Input data
***

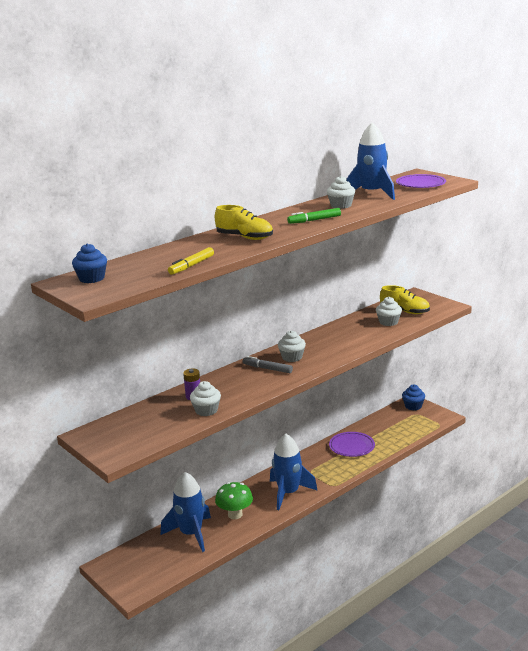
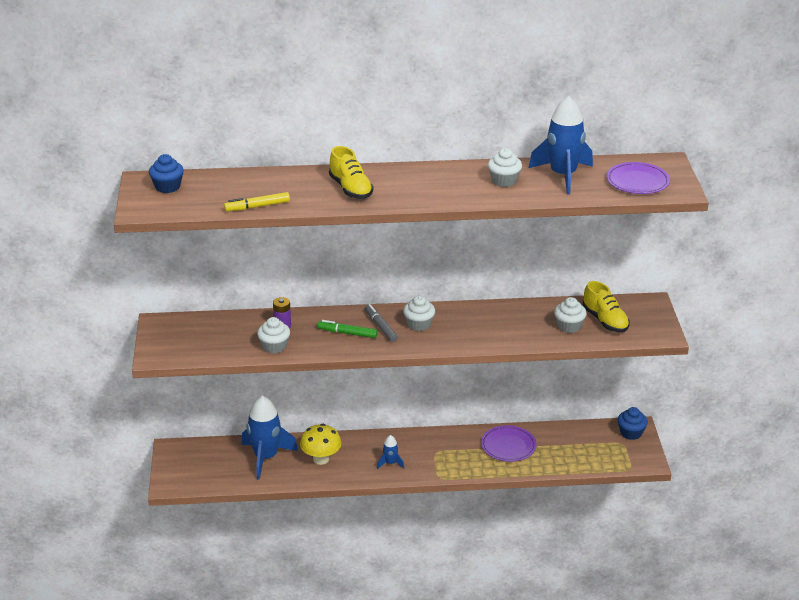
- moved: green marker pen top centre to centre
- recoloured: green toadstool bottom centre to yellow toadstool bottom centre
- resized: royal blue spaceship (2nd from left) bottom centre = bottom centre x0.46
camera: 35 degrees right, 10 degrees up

***

Work task
Nothing but a number is needed: the count of lines above that contain "bottom".

Task result
2